→ Directions for this task
The entries are to be reproduced verbatim, and their pictures left out.

── Dataset extract

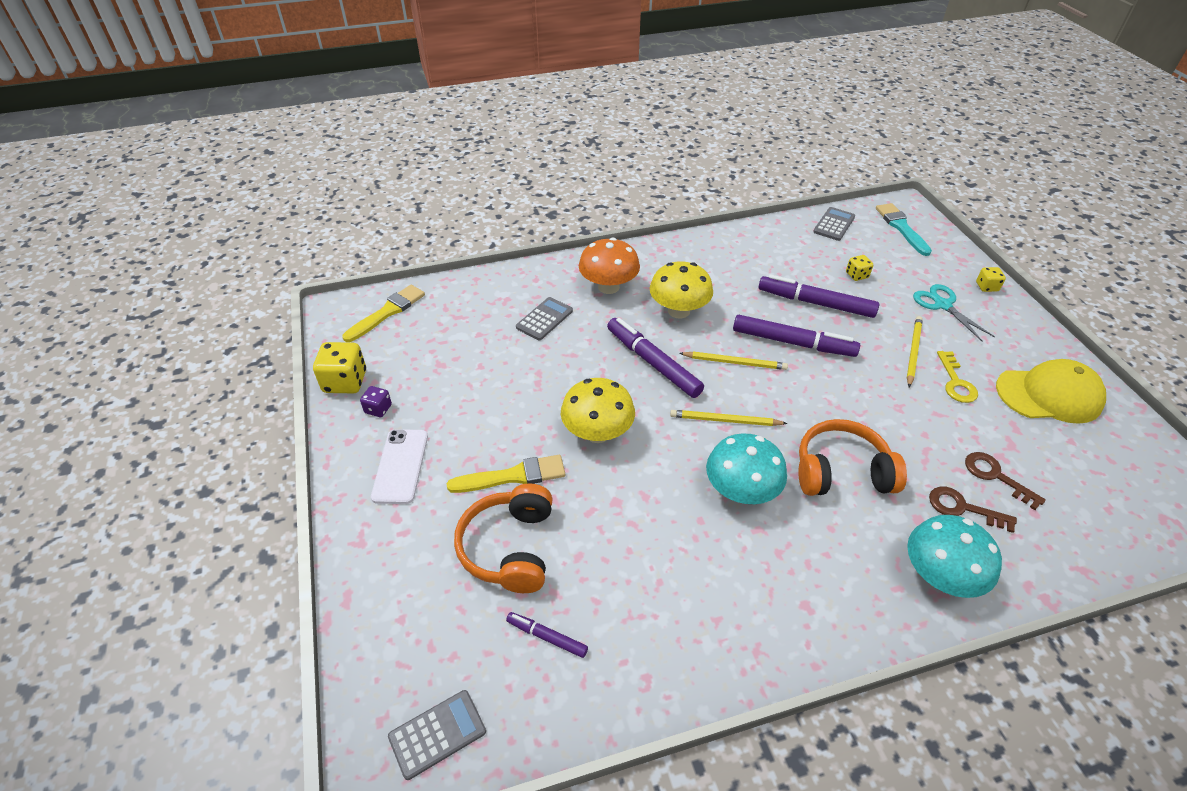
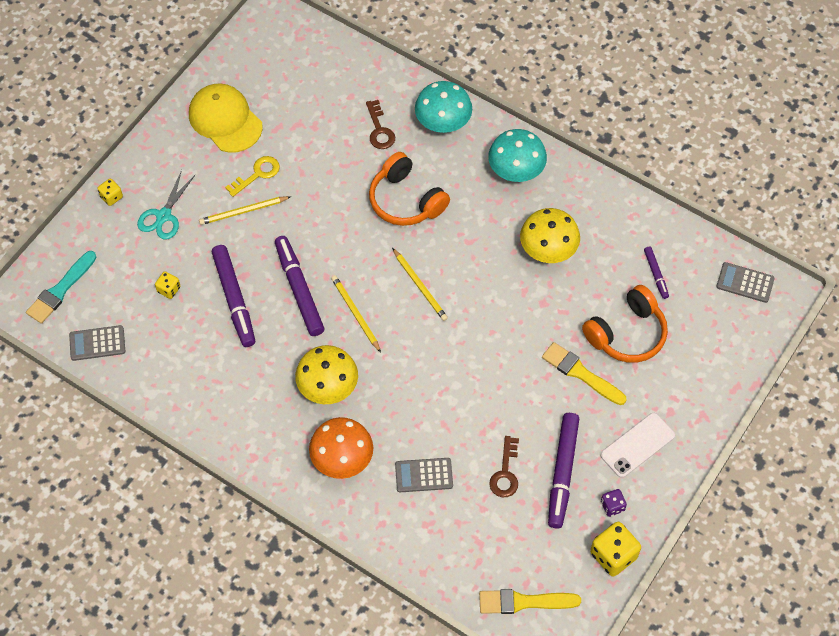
camera: 130 degrees left, 15 degrees up
(597, 432) = (501, 352): yellow mushroom -> yellow mushroom (548, 250)
(653, 363) = (403, 365): purple marker -> purple marker (562, 473)
(741, 491) = (472, 243): turquoise mushroom -> turquoise mushroom (516, 171)
(996, 476) = (336, 123): brown key -> brown key (505, 472)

────

→ Response to the task
camera: 130 degrees left, 15 degrees up
(597, 432) = (501, 352): yellow mushroom -> yellow mushroom (548, 250)
(653, 363) = (403, 365): purple marker -> purple marker (562, 473)
(741, 491) = (472, 243): turquoise mushroom -> turquoise mushroom (516, 171)
(996, 476) = (336, 123): brown key -> brown key (505, 472)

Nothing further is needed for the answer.